= Input data =
══════════════════════════════

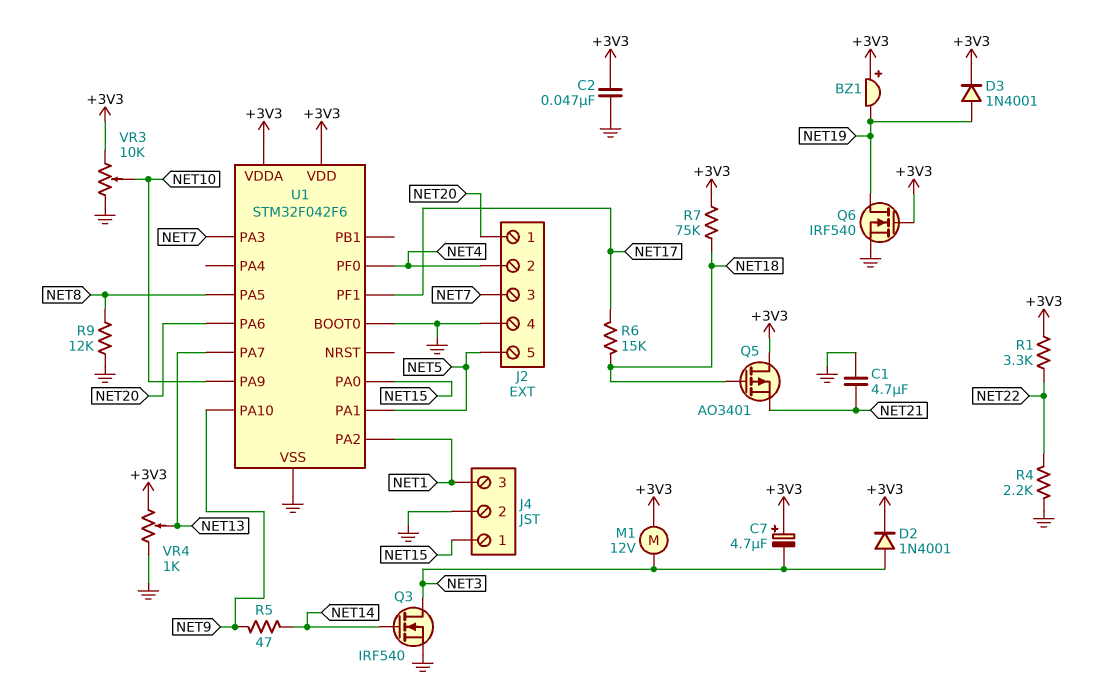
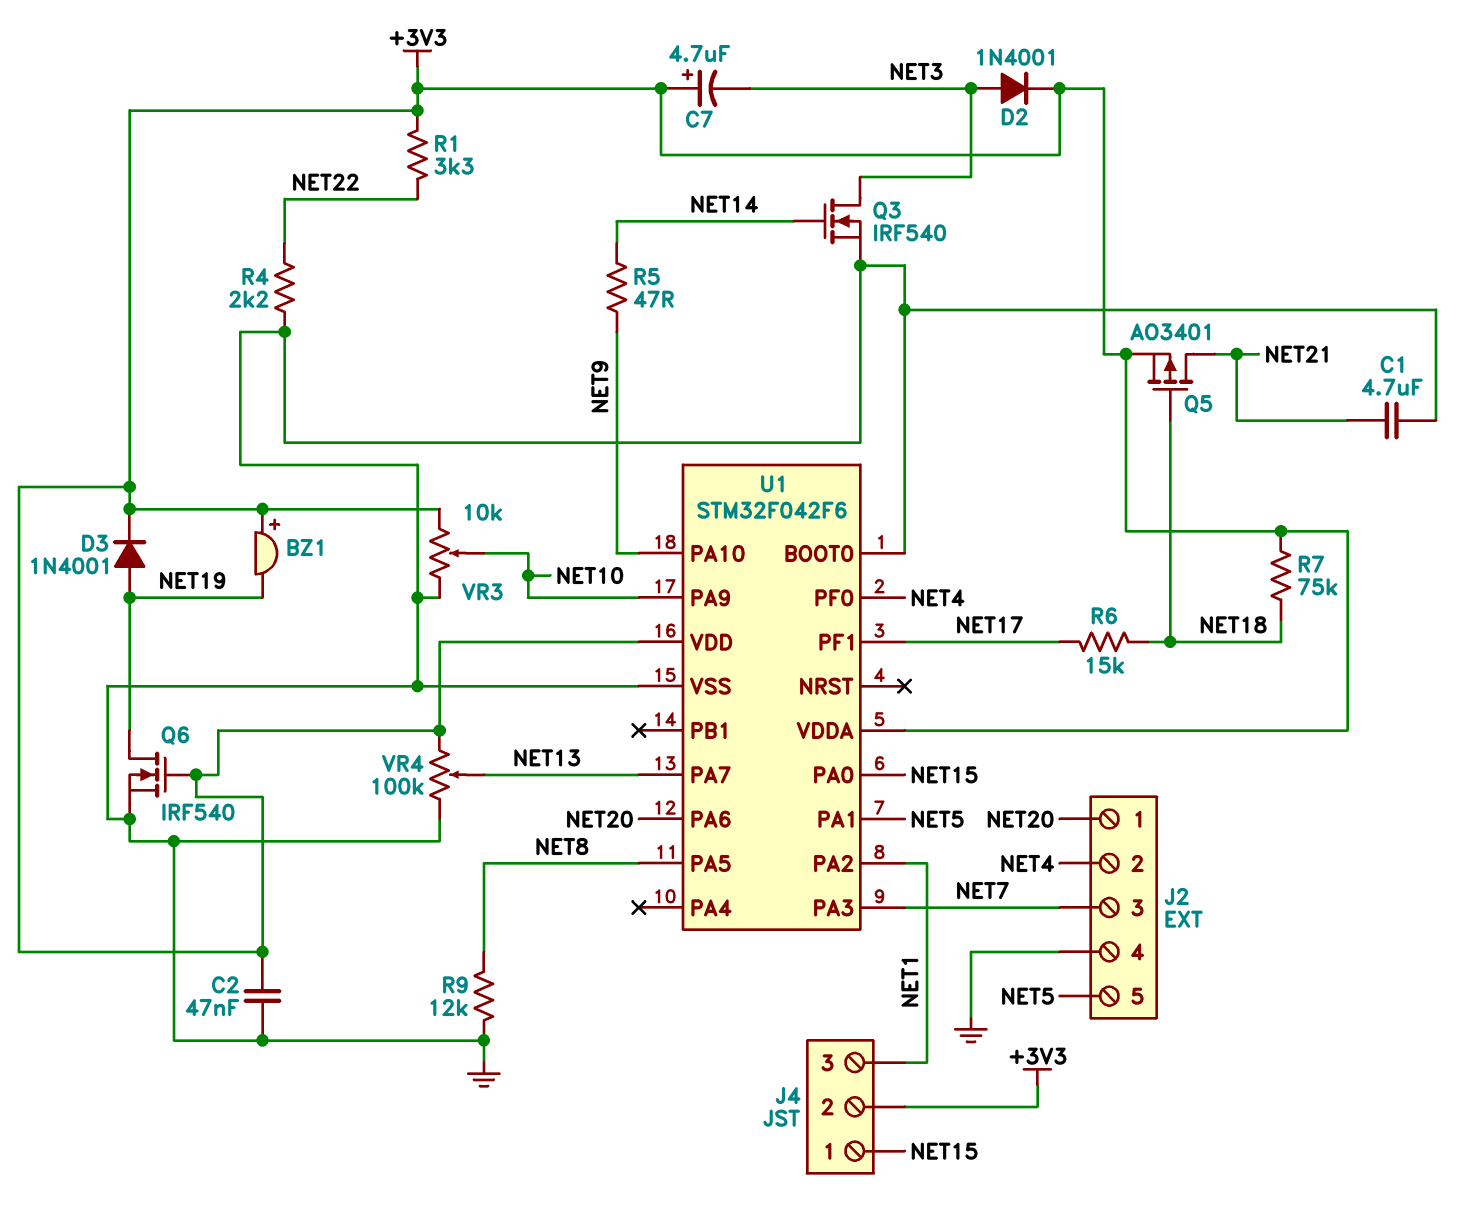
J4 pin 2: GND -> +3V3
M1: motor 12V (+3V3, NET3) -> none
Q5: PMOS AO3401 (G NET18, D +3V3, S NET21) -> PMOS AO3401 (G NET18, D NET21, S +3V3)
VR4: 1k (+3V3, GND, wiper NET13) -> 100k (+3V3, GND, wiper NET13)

══════════════════════════════

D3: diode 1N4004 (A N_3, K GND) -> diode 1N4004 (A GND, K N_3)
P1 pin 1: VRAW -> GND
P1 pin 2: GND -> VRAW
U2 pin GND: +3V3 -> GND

══════════════════════════════

= Work request =
Look back at the entries above. Retype the line with "M1: motor 12V (+3V3, NET3) -> none", the line with "VR4: 1k (+3V3, GND, wiper", and all lines in between.

= Response box =
M1: motor 12V (+3V3, NET3) -> none
Q5: PMOS AO3401 (G NET18, D +3V3, S NET21) -> PMOS AO3401 (G NET18, D NET21, S +3V3)
VR4: 1k (+3V3, GND, wiper NET13) -> 100k (+3V3, GND, wiper NET13)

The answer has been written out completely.